- Exercise details -
All of the records should come back exactly as written.

*** Exercise material ***

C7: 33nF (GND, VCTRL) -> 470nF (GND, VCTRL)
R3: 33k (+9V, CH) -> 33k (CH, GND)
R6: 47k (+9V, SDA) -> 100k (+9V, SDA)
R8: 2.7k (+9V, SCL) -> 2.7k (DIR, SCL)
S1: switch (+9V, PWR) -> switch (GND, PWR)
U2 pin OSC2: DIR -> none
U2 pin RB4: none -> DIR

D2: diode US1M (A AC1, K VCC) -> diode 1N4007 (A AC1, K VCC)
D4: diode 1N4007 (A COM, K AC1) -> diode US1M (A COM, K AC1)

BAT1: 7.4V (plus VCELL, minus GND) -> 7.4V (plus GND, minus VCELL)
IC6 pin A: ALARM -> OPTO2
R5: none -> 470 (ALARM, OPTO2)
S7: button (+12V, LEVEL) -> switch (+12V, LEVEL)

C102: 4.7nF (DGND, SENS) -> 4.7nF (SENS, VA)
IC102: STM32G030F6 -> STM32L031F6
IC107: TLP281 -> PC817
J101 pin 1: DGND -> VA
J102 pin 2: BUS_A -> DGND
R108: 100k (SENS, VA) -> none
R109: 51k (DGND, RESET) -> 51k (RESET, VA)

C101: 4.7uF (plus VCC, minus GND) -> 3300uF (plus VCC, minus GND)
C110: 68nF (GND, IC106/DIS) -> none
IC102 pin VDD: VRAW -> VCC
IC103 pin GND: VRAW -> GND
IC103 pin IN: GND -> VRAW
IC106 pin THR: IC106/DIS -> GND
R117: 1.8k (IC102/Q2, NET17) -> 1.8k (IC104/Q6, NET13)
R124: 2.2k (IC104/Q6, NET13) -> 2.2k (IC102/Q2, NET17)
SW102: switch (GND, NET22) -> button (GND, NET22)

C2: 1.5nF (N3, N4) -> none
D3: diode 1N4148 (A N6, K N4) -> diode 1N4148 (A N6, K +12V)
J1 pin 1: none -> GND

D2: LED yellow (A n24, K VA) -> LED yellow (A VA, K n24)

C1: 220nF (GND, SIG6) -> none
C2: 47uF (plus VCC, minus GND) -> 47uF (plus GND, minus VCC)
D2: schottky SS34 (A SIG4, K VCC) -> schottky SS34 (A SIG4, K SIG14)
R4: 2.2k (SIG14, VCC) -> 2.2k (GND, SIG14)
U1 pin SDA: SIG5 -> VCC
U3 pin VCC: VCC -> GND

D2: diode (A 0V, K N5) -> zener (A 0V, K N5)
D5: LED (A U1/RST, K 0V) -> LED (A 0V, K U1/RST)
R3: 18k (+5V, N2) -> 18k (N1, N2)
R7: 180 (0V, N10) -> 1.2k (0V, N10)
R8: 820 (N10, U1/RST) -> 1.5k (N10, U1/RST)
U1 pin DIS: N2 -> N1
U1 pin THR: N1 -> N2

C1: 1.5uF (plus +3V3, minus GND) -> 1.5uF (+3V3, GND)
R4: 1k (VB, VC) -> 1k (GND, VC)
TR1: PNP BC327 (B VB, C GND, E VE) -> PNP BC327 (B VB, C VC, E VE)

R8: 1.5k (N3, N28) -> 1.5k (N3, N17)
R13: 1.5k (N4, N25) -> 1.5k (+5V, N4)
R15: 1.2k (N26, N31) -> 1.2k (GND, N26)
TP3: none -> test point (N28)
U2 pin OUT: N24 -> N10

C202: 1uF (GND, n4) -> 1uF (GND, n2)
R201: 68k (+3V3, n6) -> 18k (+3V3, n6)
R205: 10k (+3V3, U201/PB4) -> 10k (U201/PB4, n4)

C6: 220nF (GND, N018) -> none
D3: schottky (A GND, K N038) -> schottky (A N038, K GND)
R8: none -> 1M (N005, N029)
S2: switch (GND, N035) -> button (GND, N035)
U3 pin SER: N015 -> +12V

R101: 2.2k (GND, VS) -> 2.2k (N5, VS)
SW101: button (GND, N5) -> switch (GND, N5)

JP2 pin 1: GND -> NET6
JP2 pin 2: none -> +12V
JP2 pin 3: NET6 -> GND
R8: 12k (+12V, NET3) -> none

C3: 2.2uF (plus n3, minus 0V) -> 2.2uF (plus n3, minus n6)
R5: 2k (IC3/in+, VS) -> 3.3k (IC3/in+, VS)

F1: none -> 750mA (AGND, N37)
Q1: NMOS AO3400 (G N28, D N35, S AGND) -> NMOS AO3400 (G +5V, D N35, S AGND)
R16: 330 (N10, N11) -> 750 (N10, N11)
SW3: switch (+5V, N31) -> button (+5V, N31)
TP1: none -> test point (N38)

*** End of Exercise material ***

- Result for this exercise -
C7: 33nF (GND, VCTRL) -> 470nF (GND, VCTRL)
R3: 33k (+9V, CH) -> 33k (CH, GND)
R6: 47k (+9V, SDA) -> 100k (+9V, SDA)
R8: 2.7k (+9V, SCL) -> 2.7k (DIR, SCL)
S1: switch (+9V, PWR) -> switch (GND, PWR)
U2 pin OSC2: DIR -> none
U2 pin RB4: none -> DIR

D2: diode US1M (A AC1, K VCC) -> diode 1N4007 (A AC1, K VCC)
D4: diode 1N4007 (A COM, K AC1) -> diode US1M (A COM, K AC1)

BAT1: 7.4V (plus VCELL, minus GND) -> 7.4V (plus GND, minus VCELL)
IC6 pin A: ALARM -> OPTO2
R5: none -> 470 (ALARM, OPTO2)
S7: button (+12V, LEVEL) -> switch (+12V, LEVEL)

C102: 4.7nF (DGND, SENS) -> 4.7nF (SENS, VA)
IC102: STM32G030F6 -> STM32L031F6
IC107: TLP281 -> PC817
J101 pin 1: DGND -> VA
J102 pin 2: BUS_A -> DGND
R108: 100k (SENS, VA) -> none
R109: 51k (DGND, RESET) -> 51k (RESET, VA)

C101: 4.7uF (plus VCC, minus GND) -> 3300uF (plus VCC, minus GND)
C110: 68nF (GND, IC106/DIS) -> none
IC102 pin VDD: VRAW -> VCC
IC103 pin GND: VRAW -> GND
IC103 pin IN: GND -> VRAW
IC106 pin THR: IC106/DIS -> GND
R117: 1.8k (IC102/Q2, NET17) -> 1.8k (IC104/Q6, NET13)
R124: 2.2k (IC104/Q6, NET13) -> 2.2k (IC102/Q2, NET17)
SW102: switch (GND, NET22) -> button (GND, NET22)

C2: 1.5nF (N3, N4) -> none
D3: diode 1N4148 (A N6, K N4) -> diode 1N4148 (A N6, K +12V)
J1 pin 1: none -> GND

D2: LED yellow (A n24, K VA) -> LED yellow (A VA, K n24)

C1: 220nF (GND, SIG6) -> none
C2: 47uF (plus VCC, minus GND) -> 47uF (plus GND, minus VCC)
D2: schottky SS34 (A SIG4, K VCC) -> schottky SS34 (A SIG4, K SIG14)
R4: 2.2k (SIG14, VCC) -> 2.2k (GND, SIG14)
U1 pin SDA: SIG5 -> VCC
U3 pin VCC: VCC -> GND

D2: diode (A 0V, K N5) -> zener (A 0V, K N5)
D5: LED (A U1/RST, K 0V) -> LED (A 0V, K U1/RST)
R3: 18k (+5V, N2) -> 18k (N1, N2)
R7: 180 (0V, N10) -> 1.2k (0V, N10)
R8: 820 (N10, U1/RST) -> 1.5k (N10, U1/RST)
U1 pin DIS: N2 -> N1
U1 pin THR: N1 -> N2

C1: 1.5uF (plus +3V3, minus GND) -> 1.5uF (+3V3, GND)
R4: 1k (VB, VC) -> 1k (GND, VC)
TR1: PNP BC327 (B VB, C GND, E VE) -> PNP BC327 (B VB, C VC, E VE)

R8: 1.5k (N3, N28) -> 1.5k (N3, N17)
R13: 1.5k (N4, N25) -> 1.5k (+5V, N4)
R15: 1.2k (N26, N31) -> 1.2k (GND, N26)
TP3: none -> test point (N28)
U2 pin OUT: N24 -> N10

C202: 1uF (GND, n4) -> 1uF (GND, n2)
R201: 68k (+3V3, n6) -> 18k (+3V3, n6)
R205: 10k (+3V3, U201/PB4) -> 10k (U201/PB4, n4)

C6: 220nF (GND, N018) -> none
D3: schottky (A GND, K N038) -> schottky (A N038, K GND)
R8: none -> 1M (N005, N029)
S2: switch (GND, N035) -> button (GND, N035)
U3 pin SER: N015 -> +12V

R101: 2.2k (GND, VS) -> 2.2k (N5, VS)
SW101: button (GND, N5) -> switch (GND, N5)

JP2 pin 1: GND -> NET6
JP2 pin 2: none -> +12V
JP2 pin 3: NET6 -> GND
R8: 12k (+12V, NET3) -> none

C3: 2.2uF (plus n3, minus 0V) -> 2.2uF (plus n3, minus n6)
R5: 2k (IC3/in+, VS) -> 3.3k (IC3/in+, VS)

F1: none -> 750mA (AGND, N37)
Q1: NMOS AO3400 (G N28, D N35, S AGND) -> NMOS AO3400 (G +5V, D N35, S AGND)
R16: 330 (N10, N11) -> 750 (N10, N11)
SW3: switch (+5V, N31) -> button (+5V, N31)
TP1: none -> test point (N38)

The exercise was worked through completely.